> _REQUIRED WORK_:
Leave the images out and repeat the data exactly as given.

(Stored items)
>>>

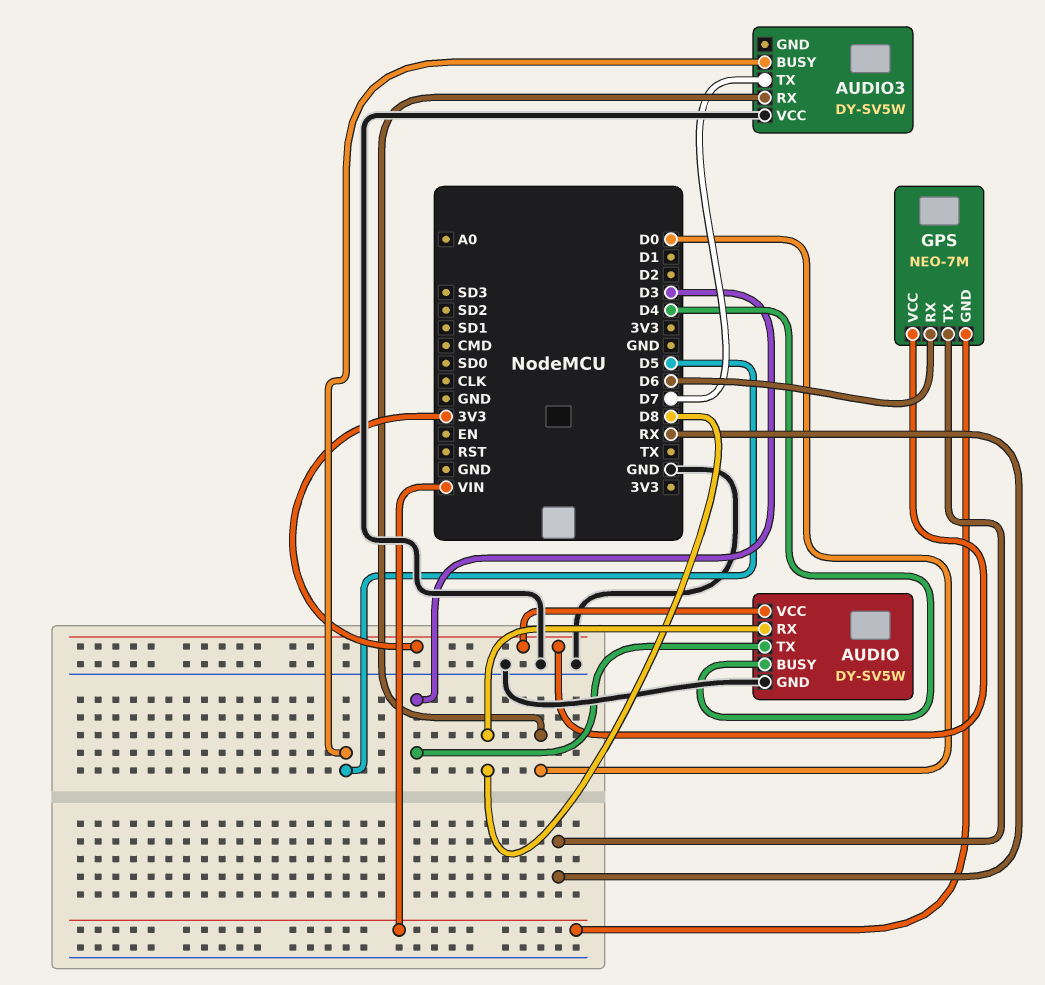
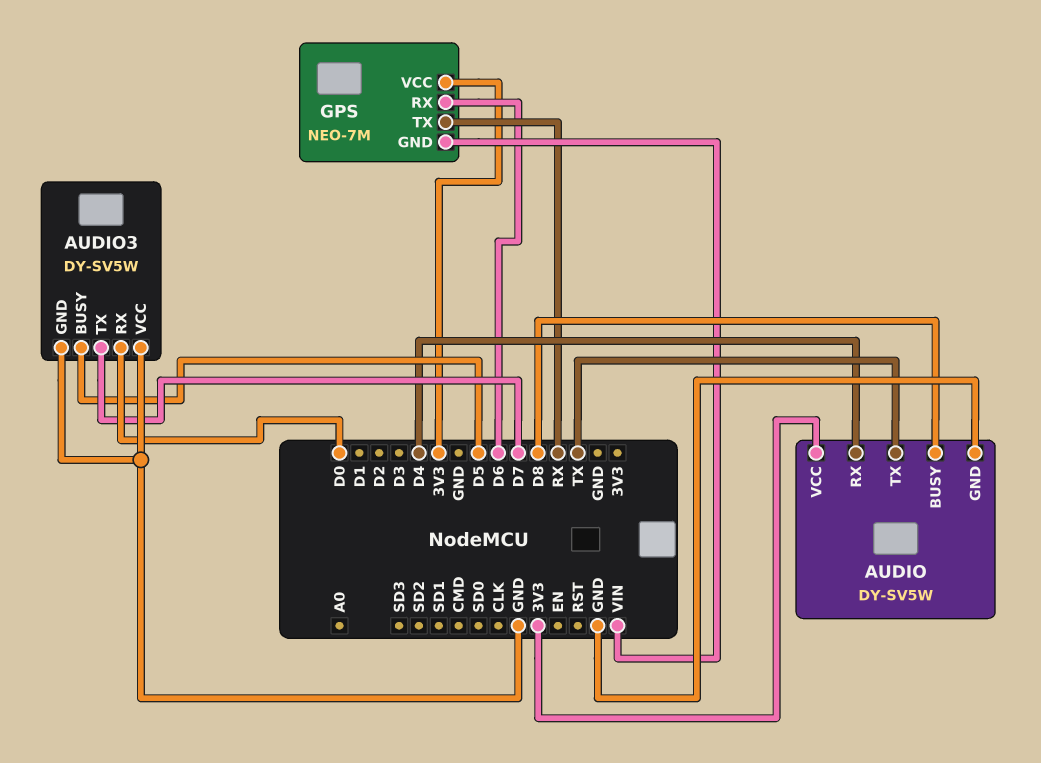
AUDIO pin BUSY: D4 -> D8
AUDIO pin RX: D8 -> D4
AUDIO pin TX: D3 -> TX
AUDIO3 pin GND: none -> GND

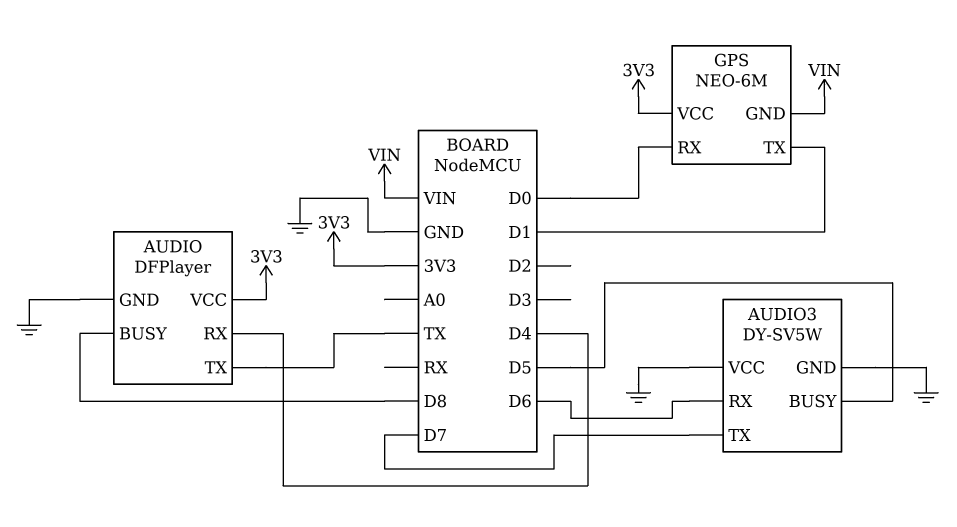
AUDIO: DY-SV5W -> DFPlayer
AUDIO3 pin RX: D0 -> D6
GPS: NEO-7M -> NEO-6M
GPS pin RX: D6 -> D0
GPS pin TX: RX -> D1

<<<

> _RESPONSE TO THE EXERCISE_:
AUDIO pin BUSY: D4 -> D8
AUDIO pin RX: D8 -> D4
AUDIO pin TX: D3 -> TX
AUDIO3 pin GND: none -> GND

AUDIO: DY-SV5W -> DFPlayer
AUDIO3 pin RX: D0 -> D6
GPS: NEO-7M -> NEO-6M
GPS pin RX: D6 -> D0
GPS pin TX: RX -> D1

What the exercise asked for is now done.